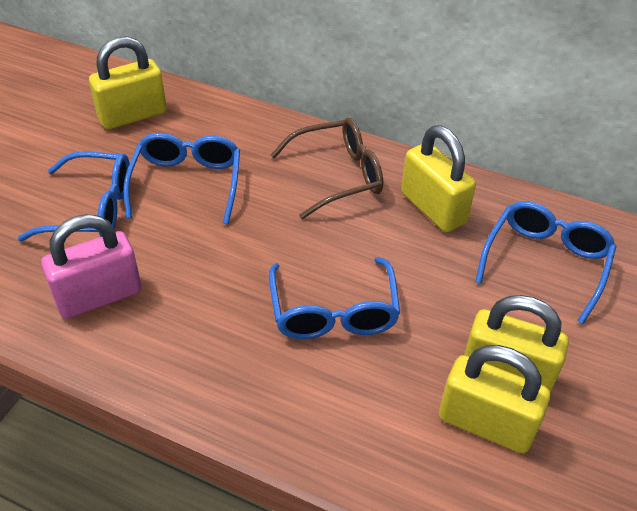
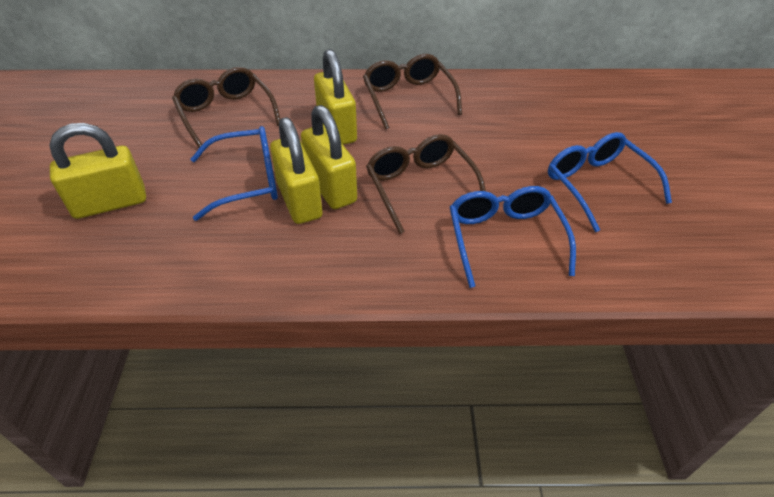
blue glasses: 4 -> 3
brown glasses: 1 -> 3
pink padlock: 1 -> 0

--

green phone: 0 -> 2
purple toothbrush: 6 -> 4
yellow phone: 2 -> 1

| WHAT TO PRODUCE |
Among the entries above, the lines between the ones containing "blue glasses: 4 -> 3" and "pink padlock: 1 -> 0", inclusive, are to be transcribed exactly. No other line is to be given.

| OUTPUT OF THE EXERCISE |
blue glasses: 4 -> 3
brown glasses: 1 -> 3
pink padlock: 1 -> 0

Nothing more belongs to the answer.